| Description of the task |
Leave out the pictures and copy each record below exactly.

| Data section |
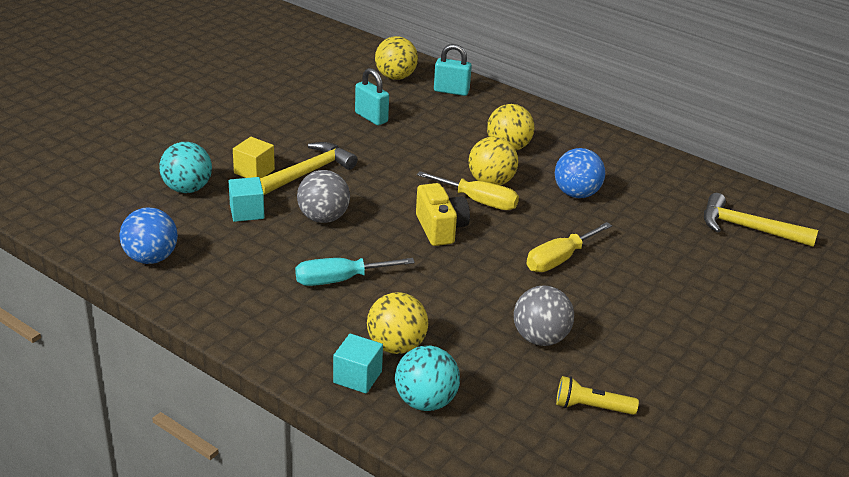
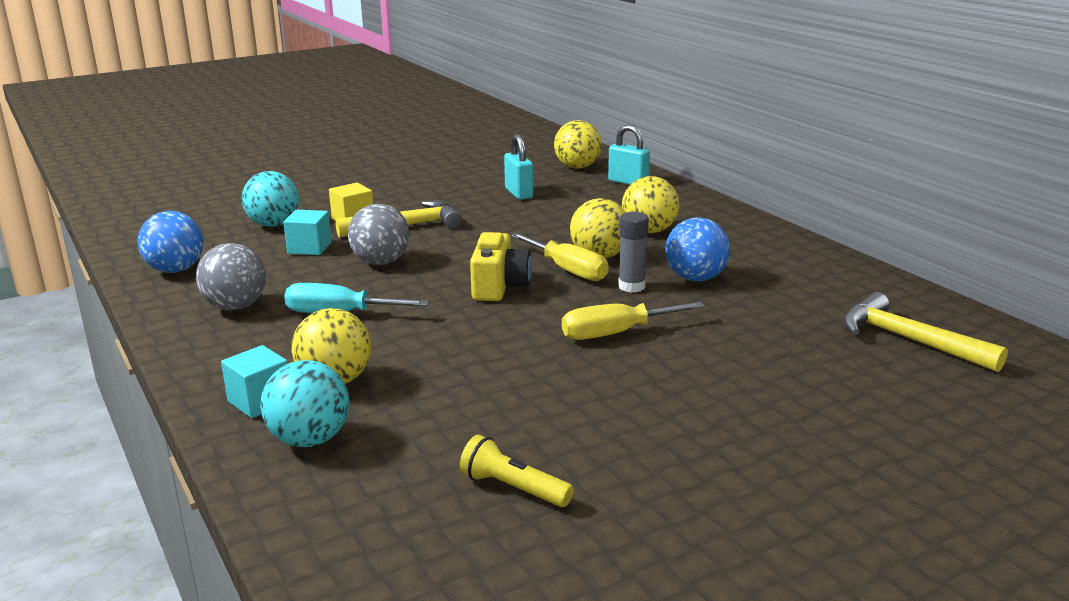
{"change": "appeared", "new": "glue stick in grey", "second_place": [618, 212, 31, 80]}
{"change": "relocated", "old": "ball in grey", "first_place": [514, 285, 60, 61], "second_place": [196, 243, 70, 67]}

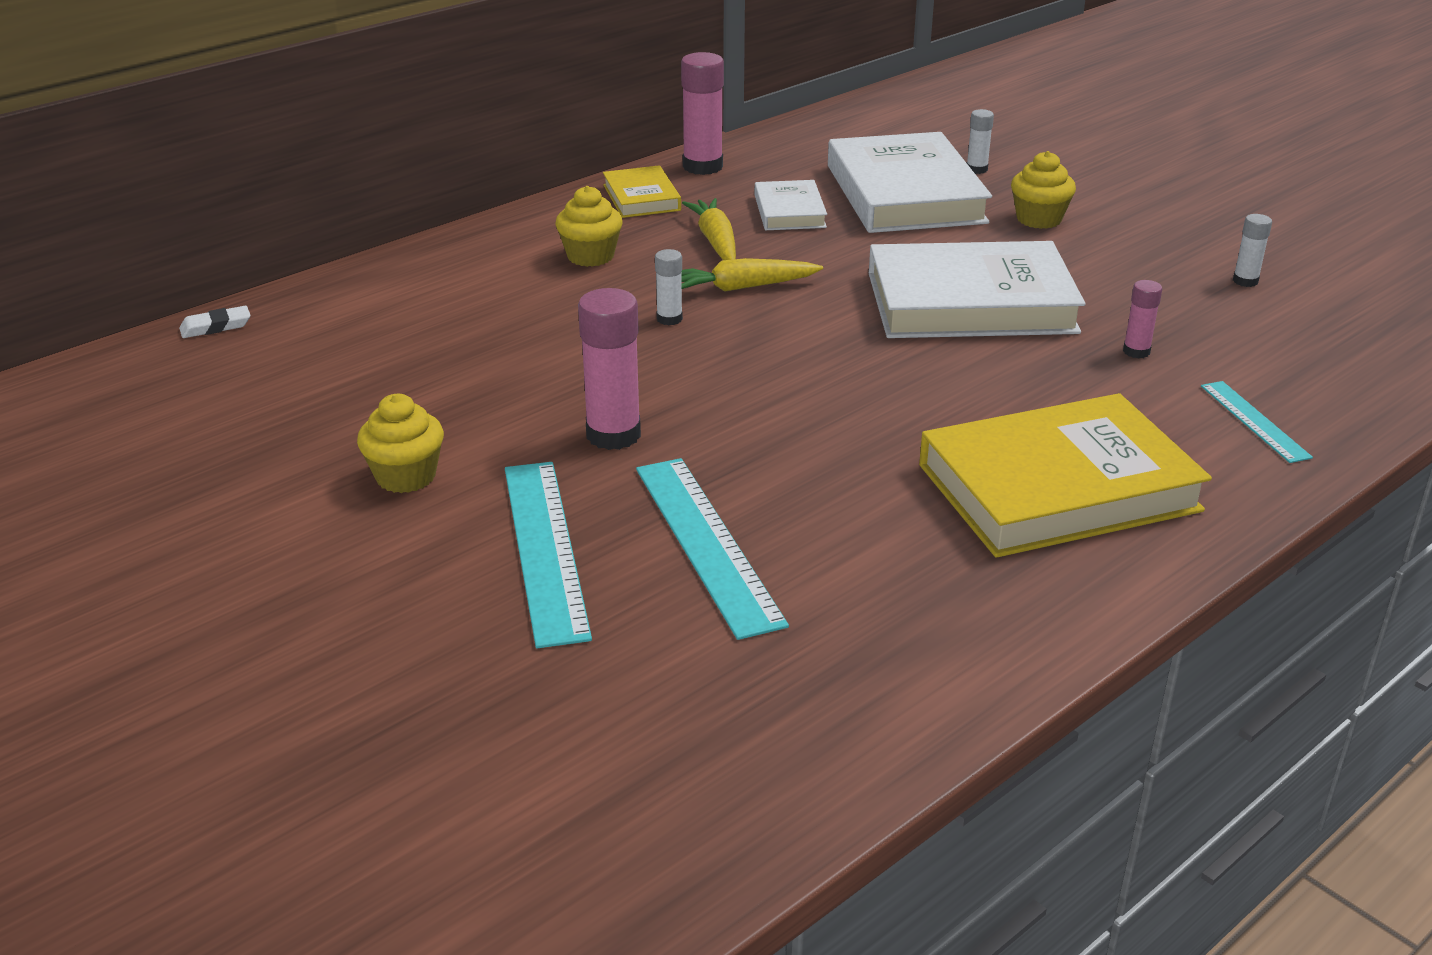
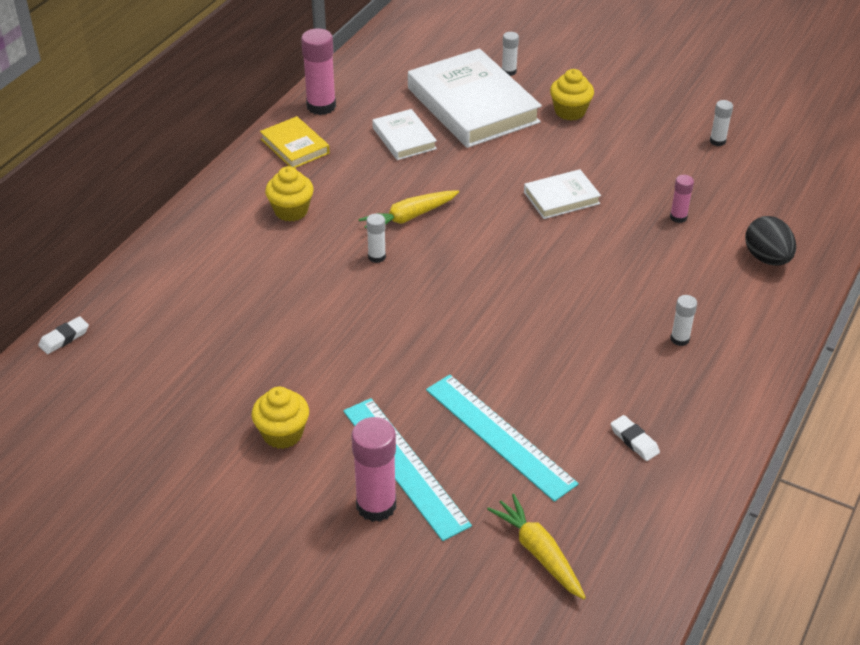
{"change": "appeared", "new": "eraser in white", "second_place": [611, 415, 49, 46]}
{"change": "relocated", "old": "glue stick in pink", "first_place": [578, 288, 63, 162], "second_place": [351, 417, 45, 105]}
{"change": "relocated", "old": "carrot in yellow", "first_place": [682, 198, 54, 62], "second_place": [487, 494, 99, 105]}
{"change": "exchanged", "old": "book in yellow", "new": "glue stick in white", "first_place": [919, 393, 293, 165], "second_place": [670, 295, 27, 51]}
{"change": "exchanged", "old": "ruler in turquoise", "new": "egg in black", "first_place": [1201, 381, 112, 82], "second_place": [745, 216, 51, 50]}
{"change": "size", "old": "book in white", "first_place": [869, 241, 216, 97], "second_place": [524, 169, 77, 50], "factor": 0.5}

| Problem solution |
{"change": "appeared", "new": "glue stick in grey", "second_place": [618, 212, 31, 80]}
{"change": "relocated", "old": "ball in grey", "first_place": [514, 285, 60, 61], "second_place": [196, 243, 70, 67]}

{"change": "appeared", "new": "eraser in white", "second_place": [611, 415, 49, 46]}
{"change": "relocated", "old": "glue stick in pink", "first_place": [578, 288, 63, 162], "second_place": [351, 417, 45, 105]}
{"change": "relocated", "old": "carrot in yellow", "first_place": [682, 198, 54, 62], "second_place": [487, 494, 99, 105]}
{"change": "exchanged", "old": "book in yellow", "new": "glue stick in white", "first_place": [919, 393, 293, 165], "second_place": [670, 295, 27, 51]}
{"change": "exchanged", "old": "ruler in turquoise", "new": "egg in black", "first_place": [1201, 381, 112, 82], "second_place": [745, 216, 51, 50]}
{"change": "size", "old": "book in white", "first_place": [869, 241, 216, 97], "second_place": [524, 169, 77, 50], "factor": 0.5}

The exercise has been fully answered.